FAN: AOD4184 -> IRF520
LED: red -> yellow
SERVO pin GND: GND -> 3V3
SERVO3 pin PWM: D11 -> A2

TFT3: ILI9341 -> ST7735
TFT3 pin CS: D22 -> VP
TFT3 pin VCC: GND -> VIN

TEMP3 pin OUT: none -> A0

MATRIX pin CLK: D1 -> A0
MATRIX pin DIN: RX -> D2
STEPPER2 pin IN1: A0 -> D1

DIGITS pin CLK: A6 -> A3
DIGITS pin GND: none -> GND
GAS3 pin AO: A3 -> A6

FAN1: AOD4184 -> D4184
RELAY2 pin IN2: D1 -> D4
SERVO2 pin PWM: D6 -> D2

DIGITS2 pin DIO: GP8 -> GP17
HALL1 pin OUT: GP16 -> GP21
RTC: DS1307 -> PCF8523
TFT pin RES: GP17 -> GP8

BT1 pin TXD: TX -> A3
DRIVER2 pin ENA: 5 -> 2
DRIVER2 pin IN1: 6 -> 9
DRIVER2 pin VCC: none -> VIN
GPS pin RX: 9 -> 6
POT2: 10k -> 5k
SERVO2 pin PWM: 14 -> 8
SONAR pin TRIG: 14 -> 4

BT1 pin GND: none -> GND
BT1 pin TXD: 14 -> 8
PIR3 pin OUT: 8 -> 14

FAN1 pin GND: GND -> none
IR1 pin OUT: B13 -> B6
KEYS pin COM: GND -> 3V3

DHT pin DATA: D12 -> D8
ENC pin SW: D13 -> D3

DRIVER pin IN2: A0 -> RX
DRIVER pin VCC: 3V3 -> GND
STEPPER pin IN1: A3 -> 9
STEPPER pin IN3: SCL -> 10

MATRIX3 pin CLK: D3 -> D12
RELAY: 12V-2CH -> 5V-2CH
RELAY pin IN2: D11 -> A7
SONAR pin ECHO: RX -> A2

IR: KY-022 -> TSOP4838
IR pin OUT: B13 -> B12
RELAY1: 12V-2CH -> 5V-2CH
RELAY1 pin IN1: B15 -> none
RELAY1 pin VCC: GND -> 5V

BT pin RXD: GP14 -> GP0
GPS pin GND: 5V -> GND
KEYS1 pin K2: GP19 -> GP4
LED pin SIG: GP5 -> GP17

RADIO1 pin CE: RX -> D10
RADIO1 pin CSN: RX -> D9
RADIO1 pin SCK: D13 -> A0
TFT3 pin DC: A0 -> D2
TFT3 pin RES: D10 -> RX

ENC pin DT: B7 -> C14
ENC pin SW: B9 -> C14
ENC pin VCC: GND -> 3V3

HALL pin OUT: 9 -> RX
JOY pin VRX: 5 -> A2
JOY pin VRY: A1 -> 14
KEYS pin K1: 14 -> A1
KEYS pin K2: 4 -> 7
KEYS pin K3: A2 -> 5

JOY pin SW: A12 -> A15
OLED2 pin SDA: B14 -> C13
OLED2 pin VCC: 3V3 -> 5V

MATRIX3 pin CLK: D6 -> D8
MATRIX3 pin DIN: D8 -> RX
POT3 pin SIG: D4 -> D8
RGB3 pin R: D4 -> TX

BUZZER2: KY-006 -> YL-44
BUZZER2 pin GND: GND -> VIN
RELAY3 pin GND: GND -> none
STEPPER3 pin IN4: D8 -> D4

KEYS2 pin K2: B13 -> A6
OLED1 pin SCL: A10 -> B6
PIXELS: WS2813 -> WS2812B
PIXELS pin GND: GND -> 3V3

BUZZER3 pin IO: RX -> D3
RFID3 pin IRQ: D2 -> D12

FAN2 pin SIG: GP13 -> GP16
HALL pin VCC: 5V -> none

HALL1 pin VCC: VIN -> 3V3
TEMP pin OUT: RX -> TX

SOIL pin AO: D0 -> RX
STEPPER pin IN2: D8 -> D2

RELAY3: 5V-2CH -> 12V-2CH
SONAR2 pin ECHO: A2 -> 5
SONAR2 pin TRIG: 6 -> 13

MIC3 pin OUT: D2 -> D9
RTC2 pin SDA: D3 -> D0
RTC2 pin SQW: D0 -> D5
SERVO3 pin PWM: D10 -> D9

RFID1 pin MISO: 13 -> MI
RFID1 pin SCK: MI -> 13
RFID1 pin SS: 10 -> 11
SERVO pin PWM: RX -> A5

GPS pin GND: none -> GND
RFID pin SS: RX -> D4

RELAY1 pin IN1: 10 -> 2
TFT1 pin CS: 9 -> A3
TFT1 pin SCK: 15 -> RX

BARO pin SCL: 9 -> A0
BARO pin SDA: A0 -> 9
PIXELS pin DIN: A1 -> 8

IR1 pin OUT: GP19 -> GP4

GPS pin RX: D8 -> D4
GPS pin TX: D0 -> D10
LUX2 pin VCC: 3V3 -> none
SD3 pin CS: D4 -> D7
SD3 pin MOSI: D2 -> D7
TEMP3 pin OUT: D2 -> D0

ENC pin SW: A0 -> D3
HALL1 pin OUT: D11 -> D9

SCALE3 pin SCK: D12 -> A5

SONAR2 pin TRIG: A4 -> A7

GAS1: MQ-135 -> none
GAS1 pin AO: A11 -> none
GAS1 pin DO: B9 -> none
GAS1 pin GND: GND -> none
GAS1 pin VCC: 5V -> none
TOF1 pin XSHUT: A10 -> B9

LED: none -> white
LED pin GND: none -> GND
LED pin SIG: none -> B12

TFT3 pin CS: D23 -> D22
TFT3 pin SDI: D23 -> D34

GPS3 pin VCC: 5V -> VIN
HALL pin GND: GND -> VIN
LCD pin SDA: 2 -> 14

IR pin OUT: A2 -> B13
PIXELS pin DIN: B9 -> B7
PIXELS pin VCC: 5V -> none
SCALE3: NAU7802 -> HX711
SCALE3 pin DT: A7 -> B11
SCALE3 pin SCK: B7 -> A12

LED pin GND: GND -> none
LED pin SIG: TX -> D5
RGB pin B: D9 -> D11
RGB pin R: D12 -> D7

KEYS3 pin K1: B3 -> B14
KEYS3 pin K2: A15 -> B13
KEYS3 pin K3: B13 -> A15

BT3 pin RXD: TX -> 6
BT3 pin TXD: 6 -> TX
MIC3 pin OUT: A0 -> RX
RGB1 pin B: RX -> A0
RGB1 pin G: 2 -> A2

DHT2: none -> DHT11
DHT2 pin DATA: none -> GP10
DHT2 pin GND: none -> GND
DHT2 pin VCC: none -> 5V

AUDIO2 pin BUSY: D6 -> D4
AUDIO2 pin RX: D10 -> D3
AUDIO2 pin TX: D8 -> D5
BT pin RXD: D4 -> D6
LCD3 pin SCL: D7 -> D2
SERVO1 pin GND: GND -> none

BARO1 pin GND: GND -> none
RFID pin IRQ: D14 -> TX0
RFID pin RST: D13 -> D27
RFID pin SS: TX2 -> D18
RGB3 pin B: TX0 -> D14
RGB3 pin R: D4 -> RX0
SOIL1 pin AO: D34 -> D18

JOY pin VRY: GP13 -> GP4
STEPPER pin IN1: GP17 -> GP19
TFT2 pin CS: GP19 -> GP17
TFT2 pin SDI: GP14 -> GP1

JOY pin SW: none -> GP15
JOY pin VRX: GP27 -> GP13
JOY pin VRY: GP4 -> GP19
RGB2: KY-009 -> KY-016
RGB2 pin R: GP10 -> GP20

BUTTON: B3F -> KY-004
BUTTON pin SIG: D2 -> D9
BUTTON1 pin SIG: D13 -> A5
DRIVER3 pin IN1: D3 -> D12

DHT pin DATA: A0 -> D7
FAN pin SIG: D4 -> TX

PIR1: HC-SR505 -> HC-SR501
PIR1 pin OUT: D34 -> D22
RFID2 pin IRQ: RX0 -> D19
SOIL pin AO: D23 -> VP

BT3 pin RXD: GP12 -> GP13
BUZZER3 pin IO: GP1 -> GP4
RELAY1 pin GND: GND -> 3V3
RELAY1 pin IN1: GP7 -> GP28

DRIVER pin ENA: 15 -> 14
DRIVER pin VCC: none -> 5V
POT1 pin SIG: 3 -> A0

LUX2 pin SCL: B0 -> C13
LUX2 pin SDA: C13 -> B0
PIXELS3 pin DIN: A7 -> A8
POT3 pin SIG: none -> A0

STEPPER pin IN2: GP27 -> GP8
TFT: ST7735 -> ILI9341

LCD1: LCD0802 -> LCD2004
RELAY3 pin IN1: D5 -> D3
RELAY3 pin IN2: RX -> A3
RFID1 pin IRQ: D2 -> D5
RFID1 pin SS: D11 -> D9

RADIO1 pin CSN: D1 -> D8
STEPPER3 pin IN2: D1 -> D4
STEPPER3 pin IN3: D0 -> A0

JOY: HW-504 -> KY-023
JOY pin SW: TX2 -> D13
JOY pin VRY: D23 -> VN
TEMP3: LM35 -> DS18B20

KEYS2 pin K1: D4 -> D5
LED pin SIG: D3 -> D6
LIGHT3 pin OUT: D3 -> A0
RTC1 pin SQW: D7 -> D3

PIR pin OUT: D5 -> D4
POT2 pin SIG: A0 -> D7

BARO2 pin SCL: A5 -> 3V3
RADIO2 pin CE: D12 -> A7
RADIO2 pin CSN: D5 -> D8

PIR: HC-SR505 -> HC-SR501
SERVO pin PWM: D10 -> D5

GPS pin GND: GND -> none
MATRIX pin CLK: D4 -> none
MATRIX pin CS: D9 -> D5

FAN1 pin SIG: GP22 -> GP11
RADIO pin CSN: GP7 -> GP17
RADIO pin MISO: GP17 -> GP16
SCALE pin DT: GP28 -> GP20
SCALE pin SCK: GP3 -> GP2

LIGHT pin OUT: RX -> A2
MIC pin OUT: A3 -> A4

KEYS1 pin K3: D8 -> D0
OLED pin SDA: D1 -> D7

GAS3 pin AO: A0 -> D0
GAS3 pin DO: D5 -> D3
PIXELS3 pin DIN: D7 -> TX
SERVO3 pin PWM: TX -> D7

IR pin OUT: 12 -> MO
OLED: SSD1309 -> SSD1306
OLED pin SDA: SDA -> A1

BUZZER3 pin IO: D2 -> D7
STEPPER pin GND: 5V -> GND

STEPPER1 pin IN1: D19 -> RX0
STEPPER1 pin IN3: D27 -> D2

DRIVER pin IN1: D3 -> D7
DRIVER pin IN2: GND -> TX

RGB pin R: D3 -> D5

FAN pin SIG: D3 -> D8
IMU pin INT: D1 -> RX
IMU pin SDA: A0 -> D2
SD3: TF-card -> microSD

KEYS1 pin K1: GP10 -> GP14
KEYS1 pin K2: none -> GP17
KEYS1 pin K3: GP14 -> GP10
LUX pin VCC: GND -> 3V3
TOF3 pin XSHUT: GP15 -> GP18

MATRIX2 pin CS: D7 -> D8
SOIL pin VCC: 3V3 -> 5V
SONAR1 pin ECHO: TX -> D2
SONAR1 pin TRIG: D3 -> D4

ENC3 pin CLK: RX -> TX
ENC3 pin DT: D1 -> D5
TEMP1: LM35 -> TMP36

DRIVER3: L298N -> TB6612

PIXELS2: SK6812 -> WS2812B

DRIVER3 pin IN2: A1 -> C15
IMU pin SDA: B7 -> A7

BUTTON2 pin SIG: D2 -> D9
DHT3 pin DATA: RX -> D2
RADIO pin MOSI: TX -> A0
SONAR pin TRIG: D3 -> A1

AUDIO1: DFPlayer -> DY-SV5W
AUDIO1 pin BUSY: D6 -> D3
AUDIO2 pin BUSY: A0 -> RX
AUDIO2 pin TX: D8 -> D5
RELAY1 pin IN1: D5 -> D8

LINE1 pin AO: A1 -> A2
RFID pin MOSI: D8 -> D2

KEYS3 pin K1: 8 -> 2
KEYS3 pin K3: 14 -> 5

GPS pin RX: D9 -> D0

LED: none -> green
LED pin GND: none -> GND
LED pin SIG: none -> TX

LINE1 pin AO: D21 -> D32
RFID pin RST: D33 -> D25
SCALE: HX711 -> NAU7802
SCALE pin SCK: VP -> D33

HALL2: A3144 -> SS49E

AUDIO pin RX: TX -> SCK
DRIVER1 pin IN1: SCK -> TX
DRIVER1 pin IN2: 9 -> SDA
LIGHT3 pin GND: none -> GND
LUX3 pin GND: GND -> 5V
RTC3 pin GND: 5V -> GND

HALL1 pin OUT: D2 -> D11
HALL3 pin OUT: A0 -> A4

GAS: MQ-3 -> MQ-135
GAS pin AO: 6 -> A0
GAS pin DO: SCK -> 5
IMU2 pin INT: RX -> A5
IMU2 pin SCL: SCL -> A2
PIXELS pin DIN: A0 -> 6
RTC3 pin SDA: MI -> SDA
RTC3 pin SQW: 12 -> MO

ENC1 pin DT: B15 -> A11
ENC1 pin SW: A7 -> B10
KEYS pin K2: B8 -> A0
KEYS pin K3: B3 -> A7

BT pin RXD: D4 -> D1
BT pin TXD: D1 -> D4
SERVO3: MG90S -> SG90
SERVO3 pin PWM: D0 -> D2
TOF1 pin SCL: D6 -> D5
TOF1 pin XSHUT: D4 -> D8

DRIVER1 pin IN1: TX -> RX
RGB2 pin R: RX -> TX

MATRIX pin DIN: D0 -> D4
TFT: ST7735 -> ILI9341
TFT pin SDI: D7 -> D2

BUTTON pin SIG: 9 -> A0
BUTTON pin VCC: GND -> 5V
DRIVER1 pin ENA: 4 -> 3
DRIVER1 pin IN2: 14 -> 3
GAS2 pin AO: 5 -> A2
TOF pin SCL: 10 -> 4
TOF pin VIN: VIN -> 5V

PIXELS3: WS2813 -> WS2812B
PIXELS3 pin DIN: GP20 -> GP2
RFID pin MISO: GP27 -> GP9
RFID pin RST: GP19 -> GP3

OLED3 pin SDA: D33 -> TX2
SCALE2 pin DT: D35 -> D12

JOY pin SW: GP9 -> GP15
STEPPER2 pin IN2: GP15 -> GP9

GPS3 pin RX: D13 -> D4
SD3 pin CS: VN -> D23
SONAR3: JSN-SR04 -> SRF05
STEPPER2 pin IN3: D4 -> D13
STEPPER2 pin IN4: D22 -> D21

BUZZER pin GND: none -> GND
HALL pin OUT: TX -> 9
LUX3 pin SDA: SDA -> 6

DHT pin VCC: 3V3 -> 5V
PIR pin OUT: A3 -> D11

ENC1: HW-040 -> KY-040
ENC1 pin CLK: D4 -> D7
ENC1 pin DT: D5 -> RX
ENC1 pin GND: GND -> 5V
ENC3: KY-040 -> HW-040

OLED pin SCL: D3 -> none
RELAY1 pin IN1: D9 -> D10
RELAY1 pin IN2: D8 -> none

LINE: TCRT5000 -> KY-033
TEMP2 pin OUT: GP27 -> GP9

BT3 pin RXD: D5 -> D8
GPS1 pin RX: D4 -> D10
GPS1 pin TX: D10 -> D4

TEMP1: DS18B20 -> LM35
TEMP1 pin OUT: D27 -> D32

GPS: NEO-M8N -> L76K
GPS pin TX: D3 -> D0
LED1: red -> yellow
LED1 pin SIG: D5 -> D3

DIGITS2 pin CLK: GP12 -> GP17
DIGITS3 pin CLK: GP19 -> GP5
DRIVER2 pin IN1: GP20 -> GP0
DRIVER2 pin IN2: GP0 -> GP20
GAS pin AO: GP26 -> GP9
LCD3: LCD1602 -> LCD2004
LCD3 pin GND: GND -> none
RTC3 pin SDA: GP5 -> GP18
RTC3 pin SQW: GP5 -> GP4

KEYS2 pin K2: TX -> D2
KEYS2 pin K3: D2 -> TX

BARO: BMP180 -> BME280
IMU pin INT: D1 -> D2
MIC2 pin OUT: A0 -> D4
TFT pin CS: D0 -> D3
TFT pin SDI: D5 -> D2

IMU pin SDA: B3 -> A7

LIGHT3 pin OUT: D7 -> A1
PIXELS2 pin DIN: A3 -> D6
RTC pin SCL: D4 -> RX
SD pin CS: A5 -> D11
____________
Could you report all lines of the listing that hold "MOSI"?

# [Answer to the exercise]
SD3 pin MOSI: D2 -> D7
RADIO pin MOSI: TX -> A0
RFID pin MOSI: D8 -> D2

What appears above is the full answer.